[PROBLEM TO SOLVE]: Whenever a line in the data below includes the string "VBUS", copy it out.
#### INPUT FOR THIS TASK ####
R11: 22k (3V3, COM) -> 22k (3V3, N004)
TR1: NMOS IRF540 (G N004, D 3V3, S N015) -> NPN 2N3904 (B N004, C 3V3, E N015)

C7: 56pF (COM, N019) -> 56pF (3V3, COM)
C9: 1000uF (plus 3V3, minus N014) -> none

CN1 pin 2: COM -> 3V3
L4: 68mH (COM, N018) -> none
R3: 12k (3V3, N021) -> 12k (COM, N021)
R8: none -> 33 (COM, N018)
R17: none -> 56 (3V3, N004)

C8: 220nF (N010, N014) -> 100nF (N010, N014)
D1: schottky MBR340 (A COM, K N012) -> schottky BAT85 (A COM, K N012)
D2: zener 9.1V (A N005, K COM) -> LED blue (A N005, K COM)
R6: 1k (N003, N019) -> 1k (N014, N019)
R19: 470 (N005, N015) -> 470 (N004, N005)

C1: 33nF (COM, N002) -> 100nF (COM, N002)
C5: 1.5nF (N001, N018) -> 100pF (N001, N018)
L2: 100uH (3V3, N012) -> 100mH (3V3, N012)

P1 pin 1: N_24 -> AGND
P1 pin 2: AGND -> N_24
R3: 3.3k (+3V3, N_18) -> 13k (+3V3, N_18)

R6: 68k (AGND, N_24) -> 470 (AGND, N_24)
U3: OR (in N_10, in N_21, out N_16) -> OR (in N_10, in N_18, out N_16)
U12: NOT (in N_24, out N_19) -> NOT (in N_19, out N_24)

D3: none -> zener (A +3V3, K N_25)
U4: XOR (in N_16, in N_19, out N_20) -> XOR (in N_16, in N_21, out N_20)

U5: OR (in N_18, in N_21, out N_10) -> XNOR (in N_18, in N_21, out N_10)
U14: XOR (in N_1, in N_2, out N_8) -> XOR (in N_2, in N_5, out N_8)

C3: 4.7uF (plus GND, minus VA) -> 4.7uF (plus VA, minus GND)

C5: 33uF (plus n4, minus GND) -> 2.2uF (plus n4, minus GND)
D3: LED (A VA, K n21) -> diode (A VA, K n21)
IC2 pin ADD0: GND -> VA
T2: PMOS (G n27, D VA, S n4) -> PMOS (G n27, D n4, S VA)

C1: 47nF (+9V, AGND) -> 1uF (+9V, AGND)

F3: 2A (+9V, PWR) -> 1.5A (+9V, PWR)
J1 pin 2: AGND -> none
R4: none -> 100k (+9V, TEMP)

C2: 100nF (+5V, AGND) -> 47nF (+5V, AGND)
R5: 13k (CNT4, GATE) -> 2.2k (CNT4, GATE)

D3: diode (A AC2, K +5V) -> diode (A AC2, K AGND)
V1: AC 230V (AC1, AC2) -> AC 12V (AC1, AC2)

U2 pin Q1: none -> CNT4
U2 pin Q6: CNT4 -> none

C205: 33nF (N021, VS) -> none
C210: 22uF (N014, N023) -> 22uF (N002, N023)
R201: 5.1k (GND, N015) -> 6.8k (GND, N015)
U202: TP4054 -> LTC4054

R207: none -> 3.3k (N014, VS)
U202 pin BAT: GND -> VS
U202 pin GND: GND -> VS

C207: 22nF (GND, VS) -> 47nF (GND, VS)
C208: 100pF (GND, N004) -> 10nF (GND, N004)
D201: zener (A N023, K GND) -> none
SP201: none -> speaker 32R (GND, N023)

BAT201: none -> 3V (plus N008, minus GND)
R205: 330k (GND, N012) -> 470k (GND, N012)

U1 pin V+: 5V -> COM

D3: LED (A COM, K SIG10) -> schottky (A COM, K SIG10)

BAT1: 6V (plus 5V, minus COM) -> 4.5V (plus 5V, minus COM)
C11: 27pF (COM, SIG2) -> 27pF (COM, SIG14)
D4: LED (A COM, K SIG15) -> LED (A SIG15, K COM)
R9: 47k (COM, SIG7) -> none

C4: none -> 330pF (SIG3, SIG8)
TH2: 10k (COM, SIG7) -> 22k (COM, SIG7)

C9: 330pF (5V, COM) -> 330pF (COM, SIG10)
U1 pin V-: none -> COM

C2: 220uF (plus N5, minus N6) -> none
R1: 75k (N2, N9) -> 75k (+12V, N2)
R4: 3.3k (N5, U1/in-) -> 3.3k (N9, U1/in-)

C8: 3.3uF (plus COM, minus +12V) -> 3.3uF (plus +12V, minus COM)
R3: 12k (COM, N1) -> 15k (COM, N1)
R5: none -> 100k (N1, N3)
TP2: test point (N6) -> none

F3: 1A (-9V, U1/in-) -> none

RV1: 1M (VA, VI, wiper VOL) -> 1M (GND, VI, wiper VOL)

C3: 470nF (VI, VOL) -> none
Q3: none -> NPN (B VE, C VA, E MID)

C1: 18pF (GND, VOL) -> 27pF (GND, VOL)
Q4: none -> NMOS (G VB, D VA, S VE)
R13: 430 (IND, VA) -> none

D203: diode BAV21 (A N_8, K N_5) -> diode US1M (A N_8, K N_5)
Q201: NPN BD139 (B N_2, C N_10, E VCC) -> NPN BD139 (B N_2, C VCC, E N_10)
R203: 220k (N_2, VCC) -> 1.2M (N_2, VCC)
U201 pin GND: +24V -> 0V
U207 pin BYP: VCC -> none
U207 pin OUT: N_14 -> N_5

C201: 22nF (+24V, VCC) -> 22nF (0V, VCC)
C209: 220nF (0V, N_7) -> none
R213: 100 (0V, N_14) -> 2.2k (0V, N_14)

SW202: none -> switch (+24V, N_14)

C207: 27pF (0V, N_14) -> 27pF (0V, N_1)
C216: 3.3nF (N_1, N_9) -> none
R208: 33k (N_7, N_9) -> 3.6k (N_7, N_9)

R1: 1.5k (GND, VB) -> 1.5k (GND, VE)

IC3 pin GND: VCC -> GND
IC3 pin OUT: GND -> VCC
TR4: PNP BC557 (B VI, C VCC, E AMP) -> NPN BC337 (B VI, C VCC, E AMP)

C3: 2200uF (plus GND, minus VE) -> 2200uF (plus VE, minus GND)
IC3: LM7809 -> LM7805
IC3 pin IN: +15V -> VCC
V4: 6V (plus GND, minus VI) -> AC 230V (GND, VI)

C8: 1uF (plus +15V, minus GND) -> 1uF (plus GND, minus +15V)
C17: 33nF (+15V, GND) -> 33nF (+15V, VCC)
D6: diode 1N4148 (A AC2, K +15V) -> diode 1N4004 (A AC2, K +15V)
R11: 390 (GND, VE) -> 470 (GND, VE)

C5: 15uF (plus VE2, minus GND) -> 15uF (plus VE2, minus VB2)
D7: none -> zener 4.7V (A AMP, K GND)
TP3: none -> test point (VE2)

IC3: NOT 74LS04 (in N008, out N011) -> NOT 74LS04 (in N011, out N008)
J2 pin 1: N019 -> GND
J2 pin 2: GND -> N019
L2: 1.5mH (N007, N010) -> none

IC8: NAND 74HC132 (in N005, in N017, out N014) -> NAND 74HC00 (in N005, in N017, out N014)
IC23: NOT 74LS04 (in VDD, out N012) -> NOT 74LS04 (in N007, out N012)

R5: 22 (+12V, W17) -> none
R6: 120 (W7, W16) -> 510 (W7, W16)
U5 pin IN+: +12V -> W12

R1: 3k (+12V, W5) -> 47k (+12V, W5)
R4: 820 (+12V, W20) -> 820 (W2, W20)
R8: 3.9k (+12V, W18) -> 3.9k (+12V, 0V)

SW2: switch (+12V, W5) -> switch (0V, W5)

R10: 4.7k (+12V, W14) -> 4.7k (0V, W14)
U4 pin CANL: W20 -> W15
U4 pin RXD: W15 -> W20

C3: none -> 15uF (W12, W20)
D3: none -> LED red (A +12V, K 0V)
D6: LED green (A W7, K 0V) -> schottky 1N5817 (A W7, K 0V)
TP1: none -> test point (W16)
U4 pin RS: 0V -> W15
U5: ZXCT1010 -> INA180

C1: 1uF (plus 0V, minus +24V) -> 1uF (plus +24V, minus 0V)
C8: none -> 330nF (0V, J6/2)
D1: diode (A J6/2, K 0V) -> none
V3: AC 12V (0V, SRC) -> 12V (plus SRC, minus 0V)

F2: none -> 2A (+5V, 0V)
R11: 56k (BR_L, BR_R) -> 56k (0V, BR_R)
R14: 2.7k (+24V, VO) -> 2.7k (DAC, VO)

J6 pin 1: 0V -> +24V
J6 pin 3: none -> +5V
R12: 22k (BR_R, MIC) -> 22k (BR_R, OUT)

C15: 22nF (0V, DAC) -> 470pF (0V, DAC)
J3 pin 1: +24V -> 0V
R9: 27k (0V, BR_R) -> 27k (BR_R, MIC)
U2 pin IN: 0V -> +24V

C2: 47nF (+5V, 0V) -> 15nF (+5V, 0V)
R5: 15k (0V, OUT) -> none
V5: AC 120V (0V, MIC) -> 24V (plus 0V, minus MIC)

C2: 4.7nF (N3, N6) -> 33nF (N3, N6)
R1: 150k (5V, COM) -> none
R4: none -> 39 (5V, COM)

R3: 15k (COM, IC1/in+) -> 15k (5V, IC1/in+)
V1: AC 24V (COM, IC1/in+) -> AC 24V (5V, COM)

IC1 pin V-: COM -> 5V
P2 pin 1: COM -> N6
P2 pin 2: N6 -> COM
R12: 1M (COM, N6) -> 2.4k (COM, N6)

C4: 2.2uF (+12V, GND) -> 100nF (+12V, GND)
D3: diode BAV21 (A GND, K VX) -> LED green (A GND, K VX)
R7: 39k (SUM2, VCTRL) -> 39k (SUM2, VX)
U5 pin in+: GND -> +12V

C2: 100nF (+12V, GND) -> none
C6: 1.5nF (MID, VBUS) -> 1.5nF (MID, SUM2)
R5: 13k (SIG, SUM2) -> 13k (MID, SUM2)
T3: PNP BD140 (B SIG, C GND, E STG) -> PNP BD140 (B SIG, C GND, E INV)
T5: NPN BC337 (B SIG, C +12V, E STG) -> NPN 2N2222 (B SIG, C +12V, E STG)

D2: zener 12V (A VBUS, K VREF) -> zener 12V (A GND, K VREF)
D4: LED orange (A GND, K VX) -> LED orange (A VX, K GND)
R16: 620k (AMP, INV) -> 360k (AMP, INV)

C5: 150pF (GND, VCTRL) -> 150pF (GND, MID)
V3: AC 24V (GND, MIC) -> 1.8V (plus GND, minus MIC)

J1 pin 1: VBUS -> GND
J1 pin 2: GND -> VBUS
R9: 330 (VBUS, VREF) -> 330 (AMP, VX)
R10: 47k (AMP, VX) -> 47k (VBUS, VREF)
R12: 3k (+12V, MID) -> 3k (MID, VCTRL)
####
[SOLUTION]:
C6: 1.5nF (MID, VBUS) -> 1.5nF (MID, SUM2)
D2: zener 12V (A VBUS, K VREF) -> zener 12V (A GND, K VREF)
J1 pin 1: VBUS -> GND
J1 pin 2: GND -> VBUS
R9: 330 (VBUS, VREF) -> 330 (AMP, VX)
R10: 47k (AMP, VX) -> 47k (VBUS, VREF)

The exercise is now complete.